## EXERCISE DETAILS
Where a line of the material includes the string "yellow", copy that line.

## DATASET ENTRIES
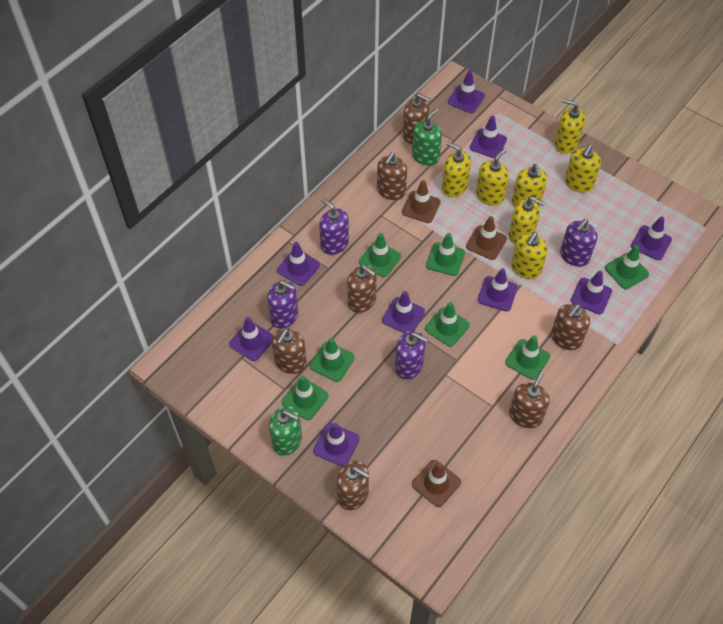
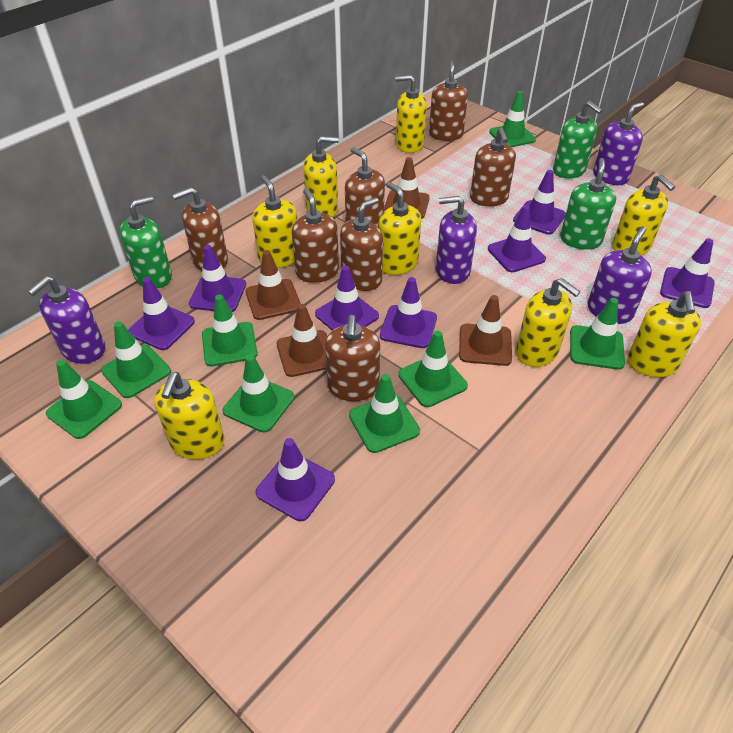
brown traffic cone: 3 -> 4
green soap dispenser: 2 -> 3
green traffic cone: 7 -> 8
purple traffic cone: 9 -> 8
yellow soap dispenser: 7 -> 8

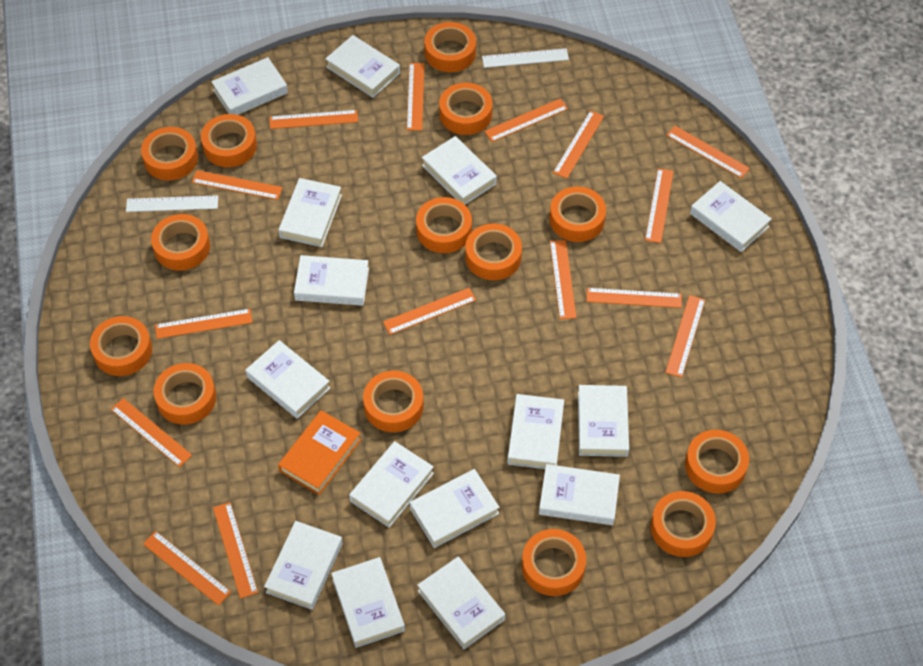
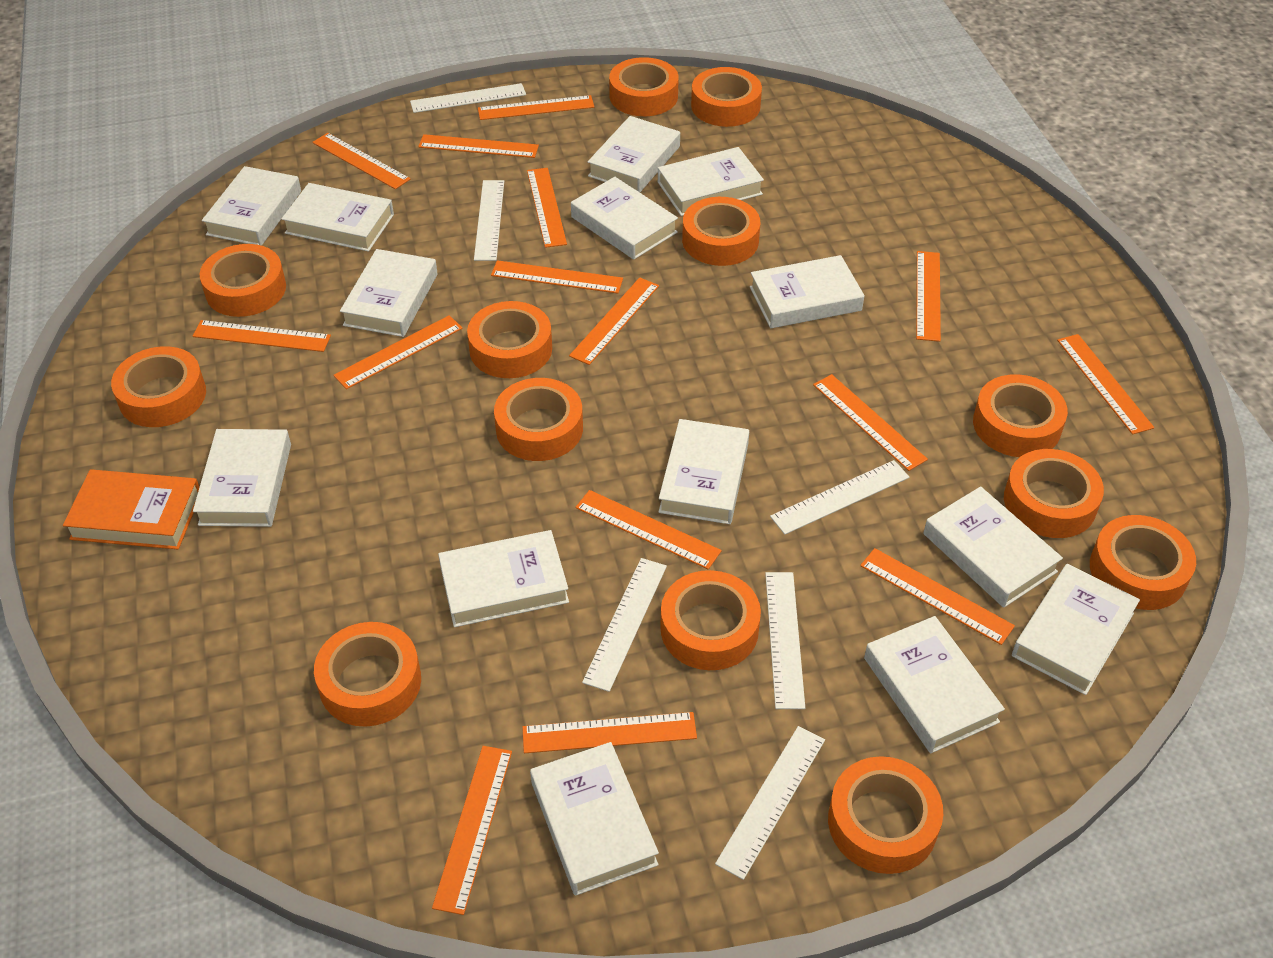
orange tape: 14 -> 13
white book: 15 -> 14
white ruler: 2 -> 6

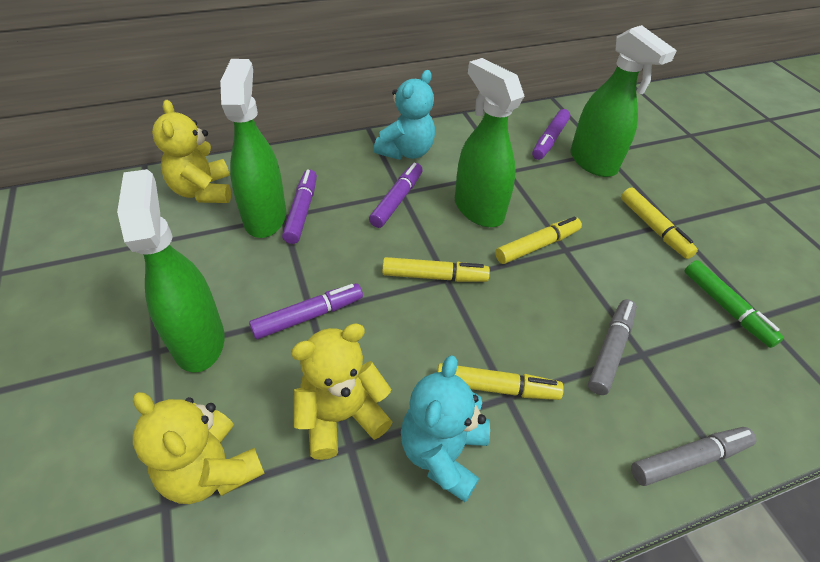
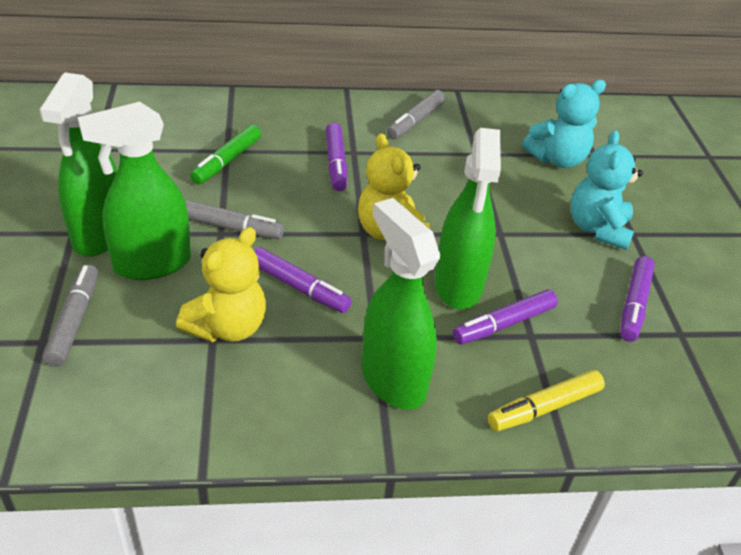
grey marker: 2 -> 3
yellow marker: 4 -> 1
yellow teddy bear: 3 -> 2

## EXERCISE OUTPUT
yellow soap dispenser: 7 -> 8
yellow marker: 4 -> 1
yellow teddy bear: 3 -> 2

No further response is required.